--- RAW DATA ---

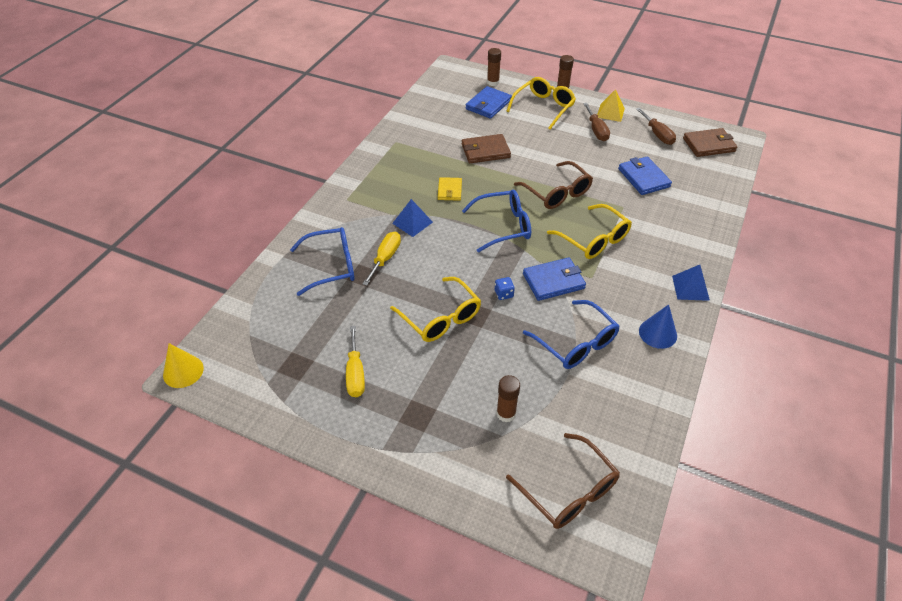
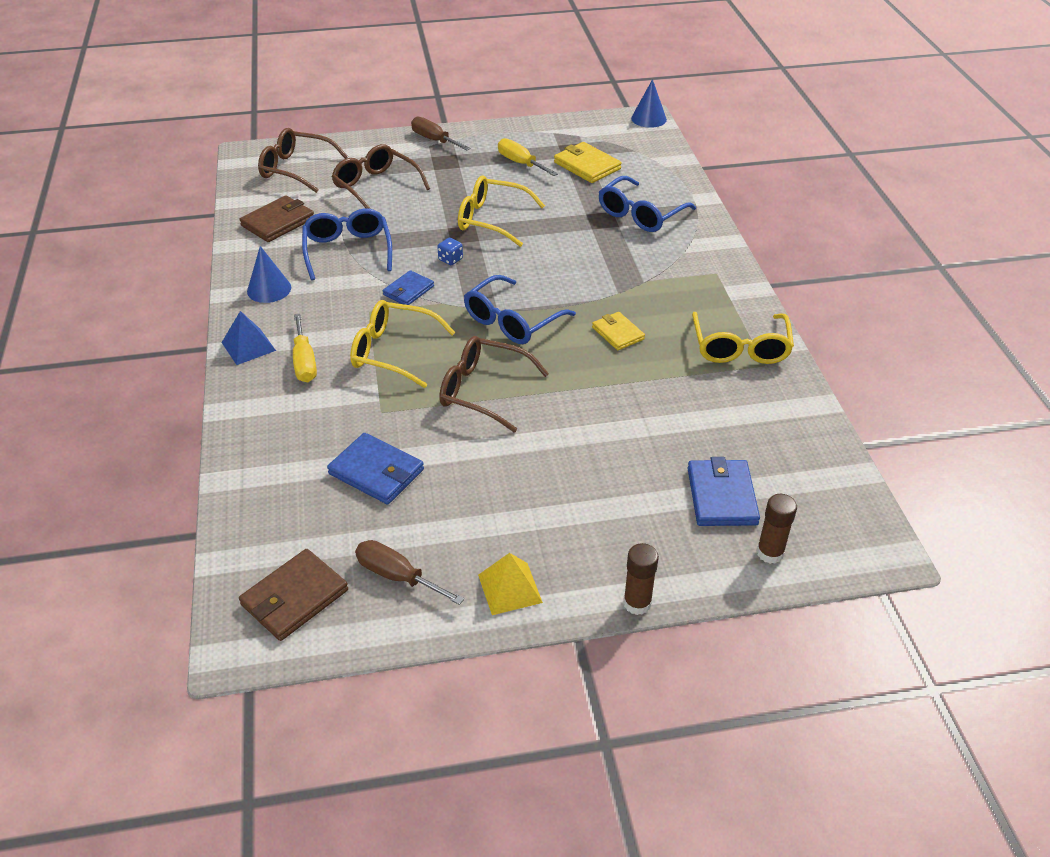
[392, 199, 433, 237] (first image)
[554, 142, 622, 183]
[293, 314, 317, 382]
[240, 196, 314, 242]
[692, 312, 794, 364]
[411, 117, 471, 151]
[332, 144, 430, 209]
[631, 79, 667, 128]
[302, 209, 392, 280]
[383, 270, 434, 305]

---

*EXERCISE DESCRIPTION*.
Copy each line above exactly, with no images.

*TASK RESULT*.
[392, 199, 433, 237] (first image)
[554, 142, 622, 183]
[293, 314, 317, 382]
[240, 196, 314, 242]
[692, 312, 794, 364]
[411, 117, 471, 151]
[332, 144, 430, 209]
[631, 79, 667, 128]
[302, 209, 392, 280]
[383, 270, 434, 305]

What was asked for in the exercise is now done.